BEGIN
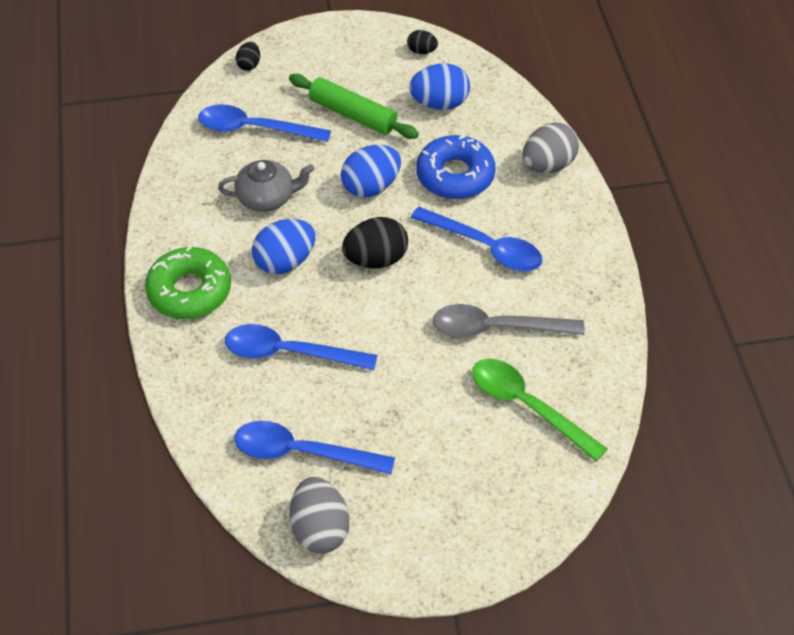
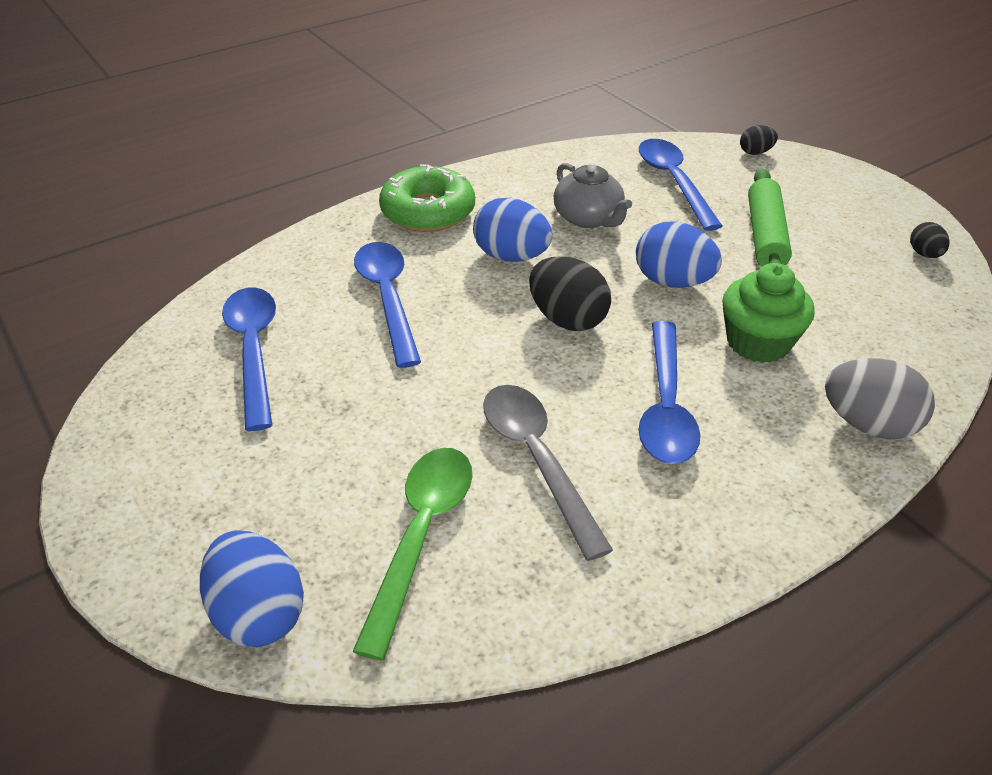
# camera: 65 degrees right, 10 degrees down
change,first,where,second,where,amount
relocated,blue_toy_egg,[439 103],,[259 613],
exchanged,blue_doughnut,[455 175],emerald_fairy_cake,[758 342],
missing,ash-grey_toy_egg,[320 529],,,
END
▸ **DIRECTIONS FOR THIS TASK**
Set down all of the entries exactly as they stand, without any image.

▸ **ANSWER TO THIS PROBLEM**
# camera: 65 degrees right, 10 degrees down
change,first,where,second,where,amount
relocated,blue_toy_egg,[439 103],,[259 613],
exchanged,blue_doughnut,[455 175],emerald_fairy_cake,[758 342],
missing,ash-grey_toy_egg,[320 529],,,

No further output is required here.